_PROBLEM_
Your task is to repeat the lines below exactly, excluding any pictures they contain.

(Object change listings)
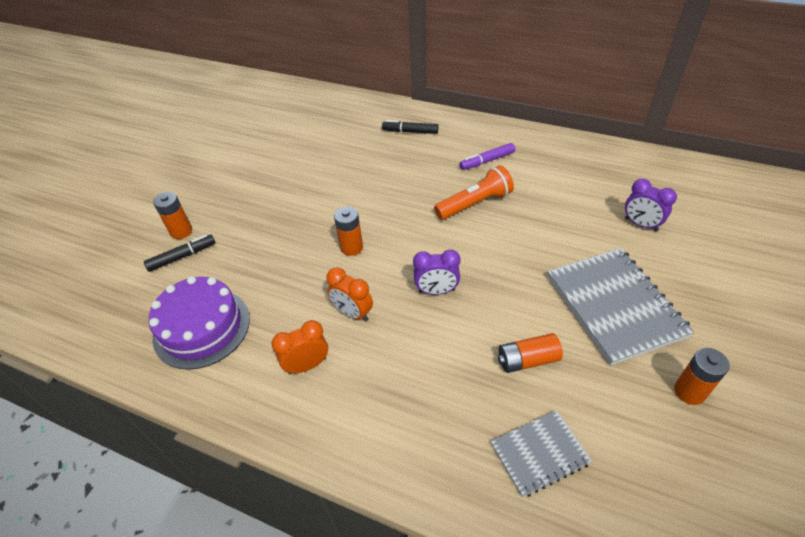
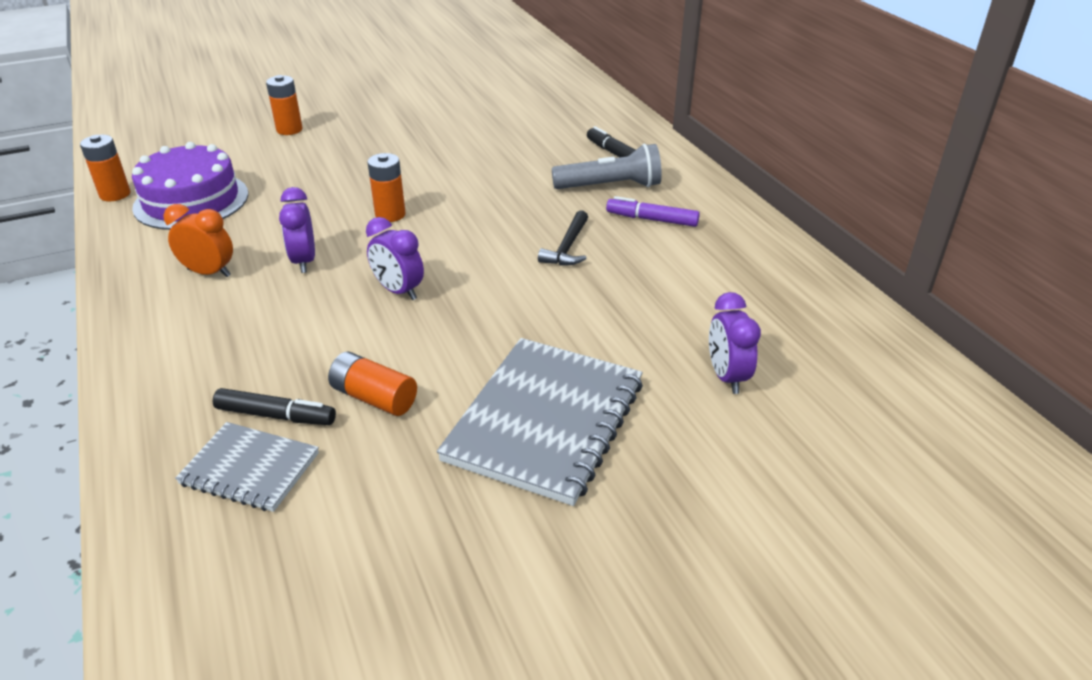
camera: 40 degrees right, 10 degrees down
black marker [144,235,215,272] -> black marker moved to [213,388,336,425]
orange clock [326,267,373,322] -> purple clock [279,187,315,273]
orange flashlight [434,165,514,220] -> black hammer [538,210,588,265]
orange battery [674,348,729,405] -> orange battery moved to [80,135,130,202]
none -> grey flashlight [552,144,662,189]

_RESPONSE TO THIS TASK_
camera: 40 degrees right, 10 degrees down
black marker [144,235,215,272] -> black marker moved to [213,388,336,425]
orange clock [326,267,373,322] -> purple clock [279,187,315,273]
orange flashlight [434,165,514,220] -> black hammer [538,210,588,265]
orange battery [674,348,729,405] -> orange battery moved to [80,135,130,202]
none -> grey flashlight [552,144,662,189]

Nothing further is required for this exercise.